▶

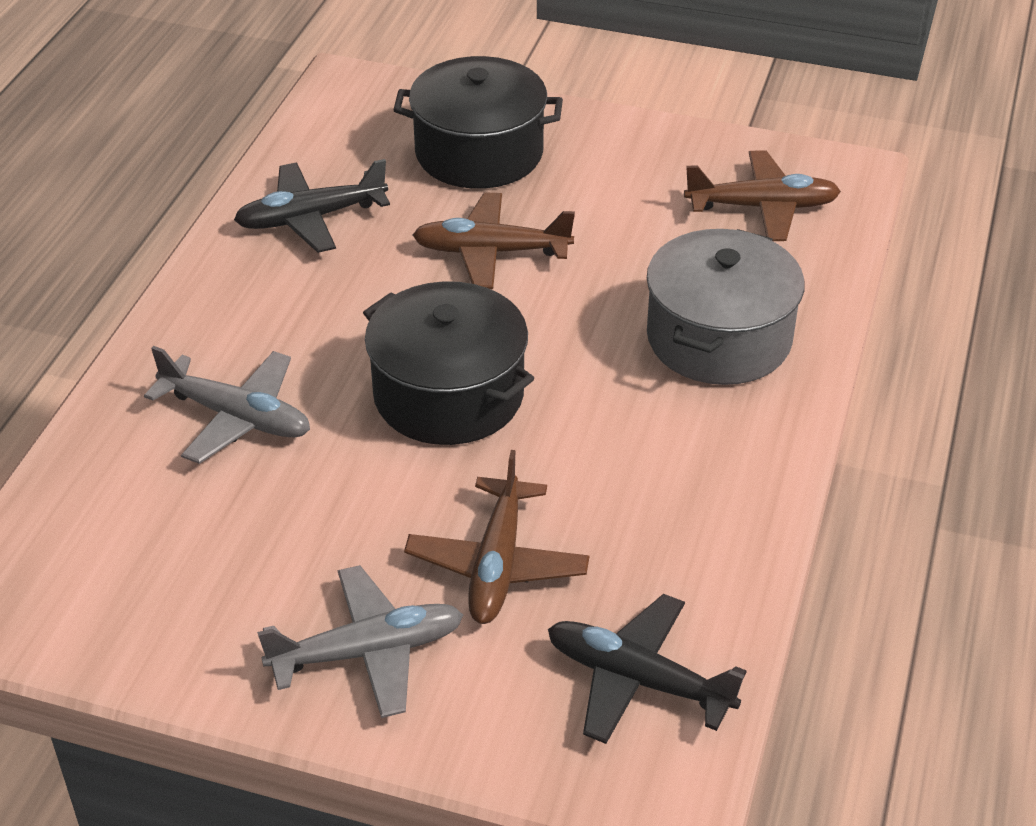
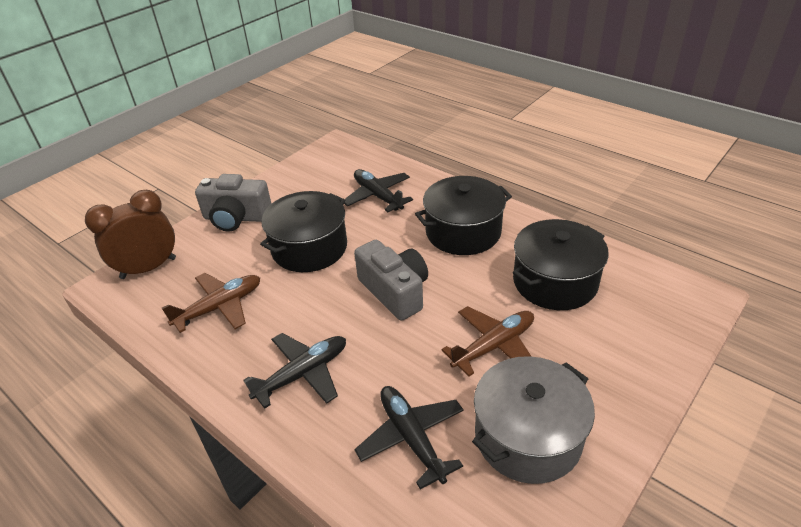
black plane: 2 -> 3
black pot: 2 -> 3
brown clock: 0 -> 1
brown plane: 3 -> 2
grey camera: 0 -> 2
grey plane: 2 -> 0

◀

- TASK
Each entry should be copied exactly as written, though any pictures stay out.

- OUTPUT OF THE EXERCISE
black plane: 2 -> 3
black pot: 2 -> 3
brown clock: 0 -> 1
brown plane: 3 -> 2
grey camera: 0 -> 2
grey plane: 2 -> 0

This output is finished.